▶ RECORDS PROVIDED:
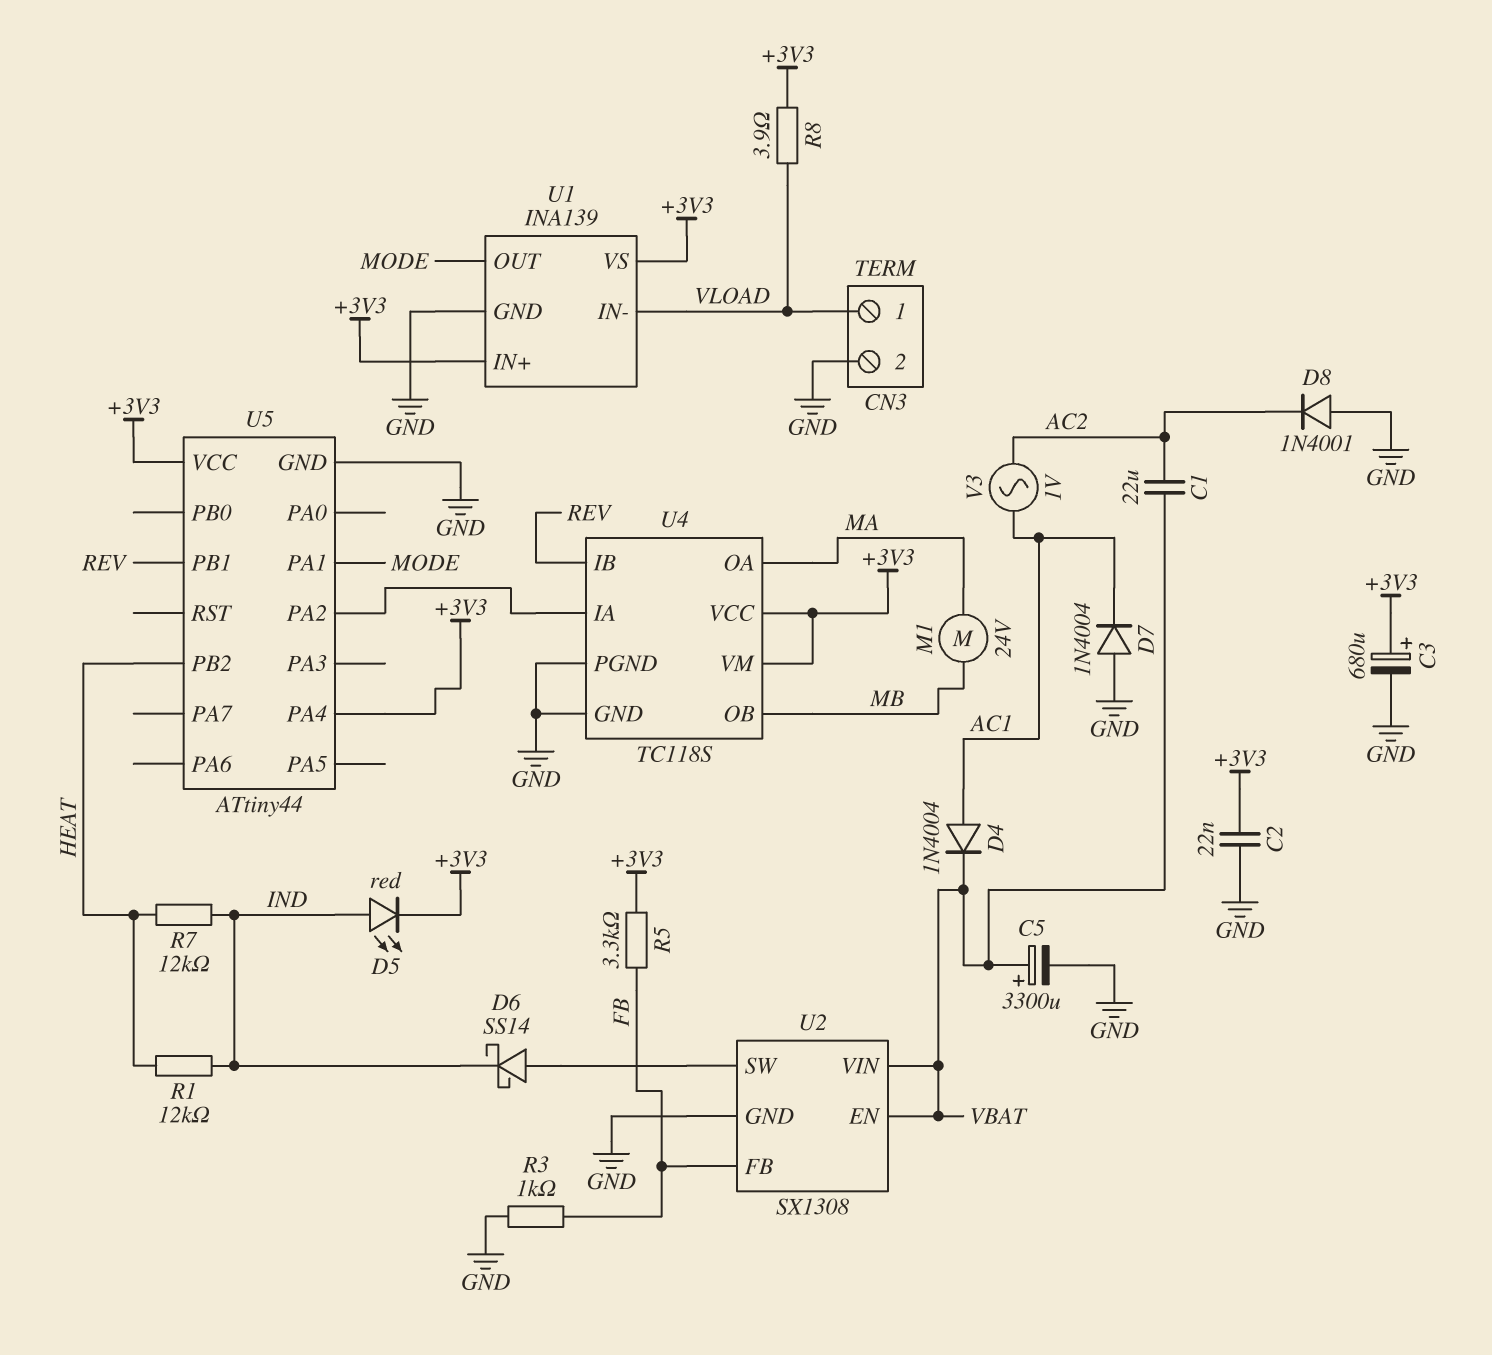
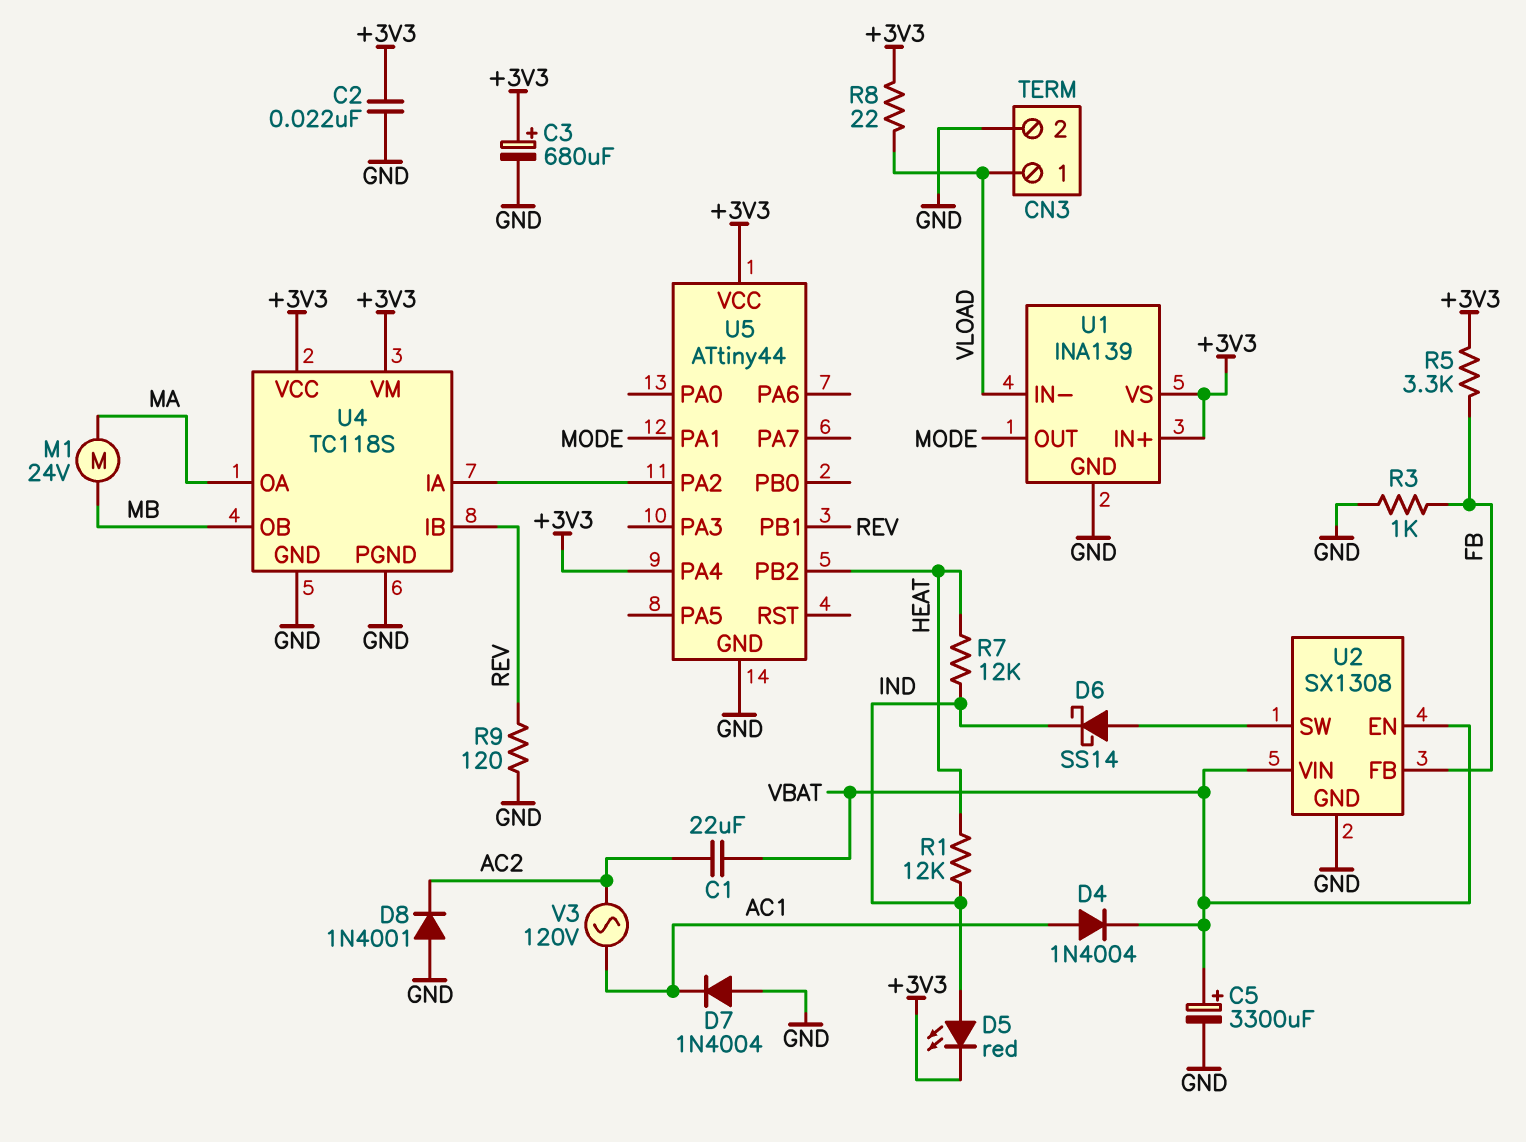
R8: 3.9 (+3V3, VLOAD) -> 22 (+3V3, VLOAD)
R9: none -> 120 (GND, REV)
V3: AC 1V (AC1, AC2) -> AC 120V (AC1, AC2)

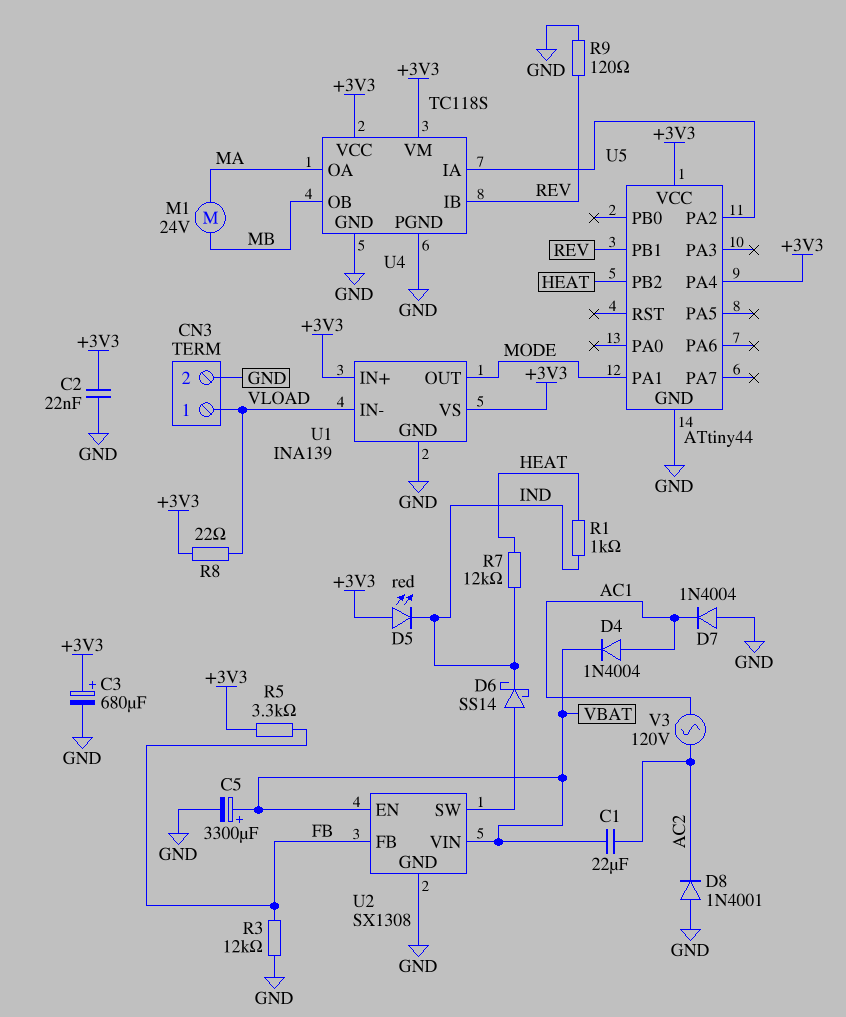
D5: LED red (A IND, K +3V3) -> LED red (A +3V3, K IND)
R1: 12k (HEAT, IND) -> 1k (HEAT, IND)
R3: 1k (FB, GND) -> 12k (FB, GND)

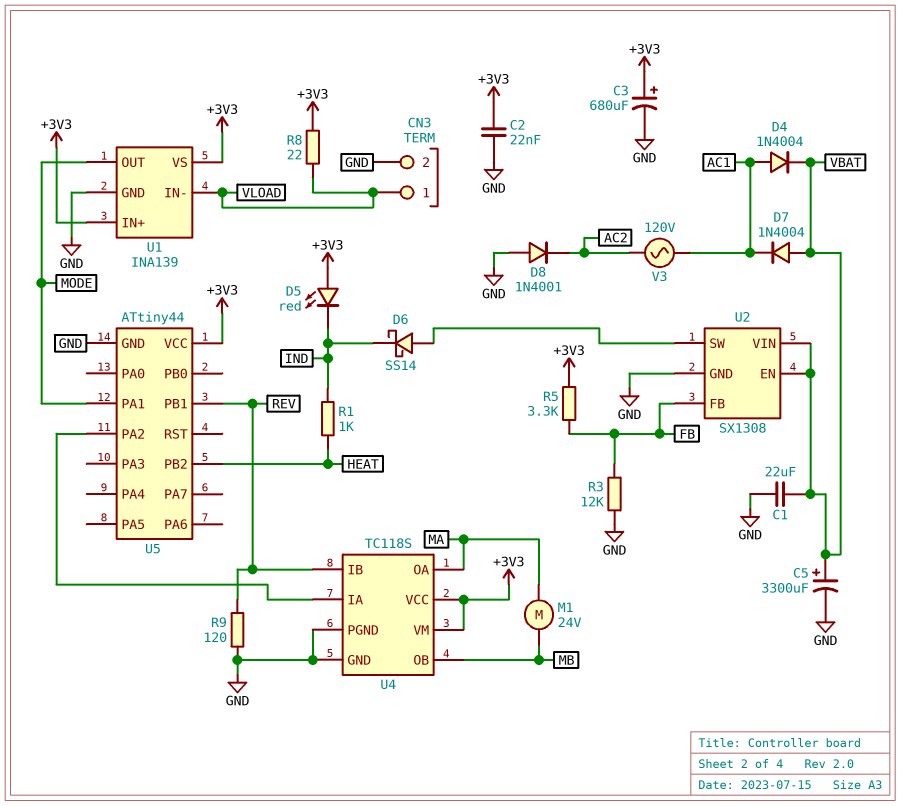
C1: 22uF (AC2, VBAT) -> 22uF (GND, VBAT)
D7: diode 1N4004 (A GND, K AC1) -> diode 1N4004 (A VBAT, K AC1)
R7: 12k (HEAT, IND) -> none
U5 pin PA4: +3V3 -> none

▶ YOUR ASSIGNMENT: Search the entries for the string "HEAT" and copy each line where it occurs.

▶ TASK RESPONSE:
R1: 12k (HEAT, IND) -> 1k (HEAT, IND)
R7: 12k (HEAT, IND) -> none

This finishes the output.